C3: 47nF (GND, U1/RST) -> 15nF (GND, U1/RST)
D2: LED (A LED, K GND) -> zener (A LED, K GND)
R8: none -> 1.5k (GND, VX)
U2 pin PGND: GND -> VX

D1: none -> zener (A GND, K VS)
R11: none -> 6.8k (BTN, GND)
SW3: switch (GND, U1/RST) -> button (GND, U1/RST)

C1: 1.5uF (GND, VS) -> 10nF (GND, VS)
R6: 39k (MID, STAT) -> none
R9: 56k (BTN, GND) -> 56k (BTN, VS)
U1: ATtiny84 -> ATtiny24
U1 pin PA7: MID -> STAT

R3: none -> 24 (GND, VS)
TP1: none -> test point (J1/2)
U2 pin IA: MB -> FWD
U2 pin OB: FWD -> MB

++++++++++

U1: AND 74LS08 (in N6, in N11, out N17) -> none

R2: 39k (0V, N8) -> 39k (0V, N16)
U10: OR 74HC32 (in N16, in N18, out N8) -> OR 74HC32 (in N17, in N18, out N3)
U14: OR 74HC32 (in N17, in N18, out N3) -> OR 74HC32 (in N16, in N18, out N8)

++++++++++

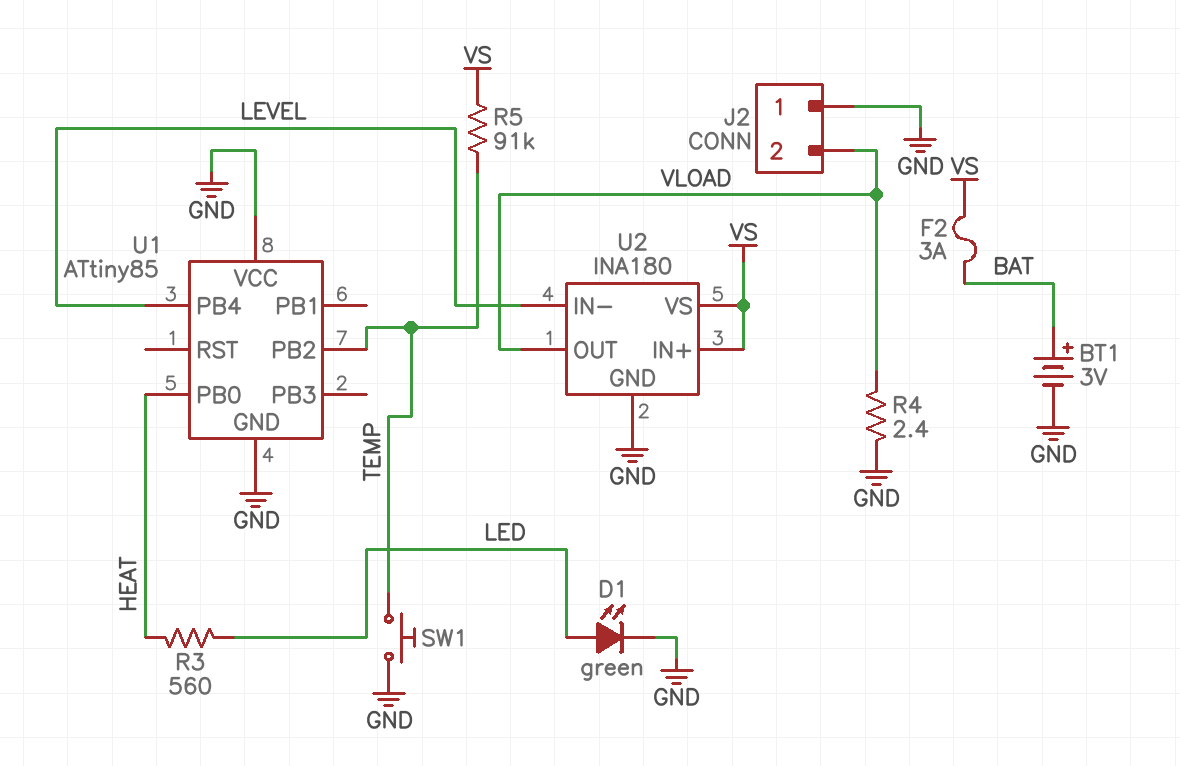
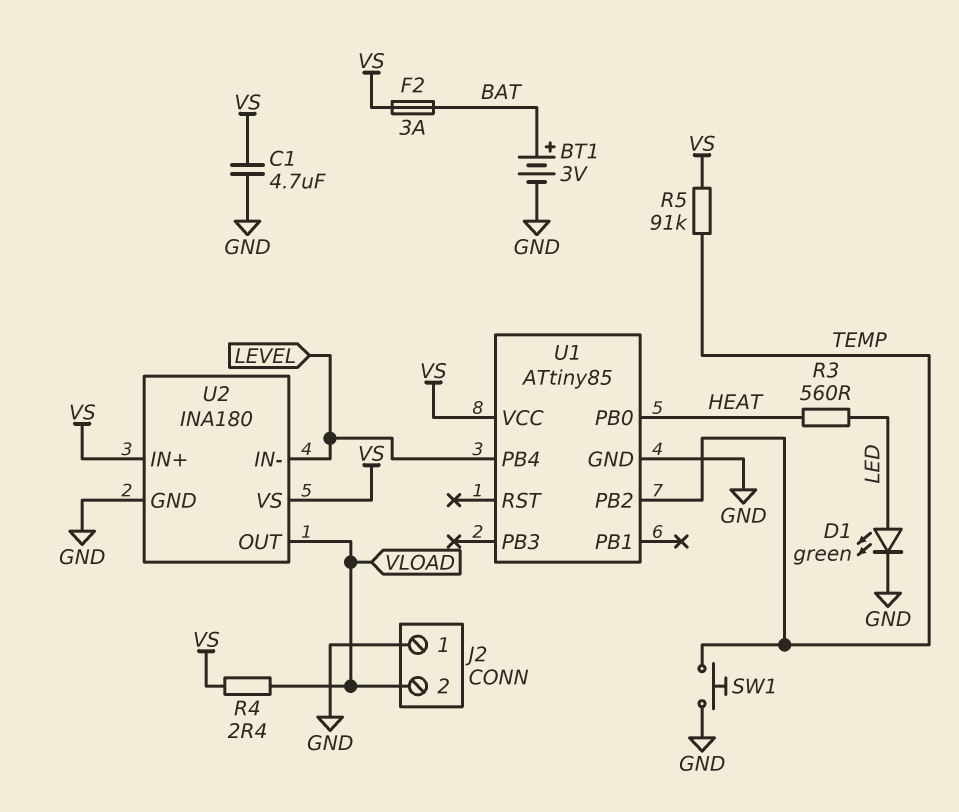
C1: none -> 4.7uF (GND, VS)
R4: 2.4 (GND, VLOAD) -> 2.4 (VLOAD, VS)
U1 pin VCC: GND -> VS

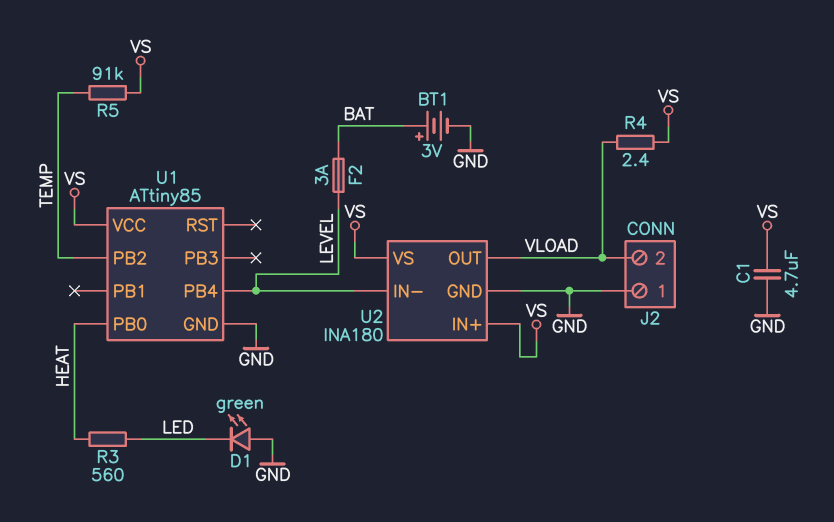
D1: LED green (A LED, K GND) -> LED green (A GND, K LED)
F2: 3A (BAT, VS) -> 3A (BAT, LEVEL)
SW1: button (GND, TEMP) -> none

++++++++++

• EXERCISE AIM:
Every line of the listing above that contains "STAT" is to be copied.

• COMPLETED TASK:
R6: 39k (MID, STAT) -> none
U1 pin PA7: MID -> STAT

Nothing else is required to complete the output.